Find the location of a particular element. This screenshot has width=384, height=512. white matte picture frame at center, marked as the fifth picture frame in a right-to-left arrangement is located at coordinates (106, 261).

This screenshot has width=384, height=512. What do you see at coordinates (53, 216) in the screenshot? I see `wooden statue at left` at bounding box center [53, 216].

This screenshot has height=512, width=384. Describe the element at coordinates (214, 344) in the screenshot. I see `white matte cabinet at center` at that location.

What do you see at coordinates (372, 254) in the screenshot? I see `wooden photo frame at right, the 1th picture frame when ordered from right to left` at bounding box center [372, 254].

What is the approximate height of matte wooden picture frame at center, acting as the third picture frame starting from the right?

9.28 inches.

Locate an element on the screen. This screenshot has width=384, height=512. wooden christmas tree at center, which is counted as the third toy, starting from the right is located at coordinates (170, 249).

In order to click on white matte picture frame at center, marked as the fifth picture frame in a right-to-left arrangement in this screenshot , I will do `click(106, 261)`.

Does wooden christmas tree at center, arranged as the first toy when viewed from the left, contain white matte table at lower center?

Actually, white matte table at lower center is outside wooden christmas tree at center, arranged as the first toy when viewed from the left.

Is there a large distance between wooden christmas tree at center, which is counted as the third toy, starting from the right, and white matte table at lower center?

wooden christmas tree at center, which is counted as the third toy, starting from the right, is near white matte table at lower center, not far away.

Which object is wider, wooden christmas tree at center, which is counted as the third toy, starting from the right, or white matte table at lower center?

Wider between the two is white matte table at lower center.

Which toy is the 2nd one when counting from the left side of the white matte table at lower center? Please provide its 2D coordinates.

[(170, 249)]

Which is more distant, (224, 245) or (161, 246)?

Instructions for the task :: Copy the records word for word from their start through the line containing "This screenshot has height=512, width=384.", and nothing beyond that line.

Solution for this exercise ::
Find the location of a particular element. This screenshot has width=384, height=512. white matte picture frame at center, marked as the fifth picture frame in a right-to-left arrangement is located at coordinates (106, 261).

This screenshot has width=384, height=512. What do you see at coordinates (53, 216) in the screenshot? I see `wooden statue at left` at bounding box center [53, 216].

This screenshot has height=512, width=384. Describe the element at coordinates (214, 344) in the screenshot. I see `white matte cabinet at center` at that location.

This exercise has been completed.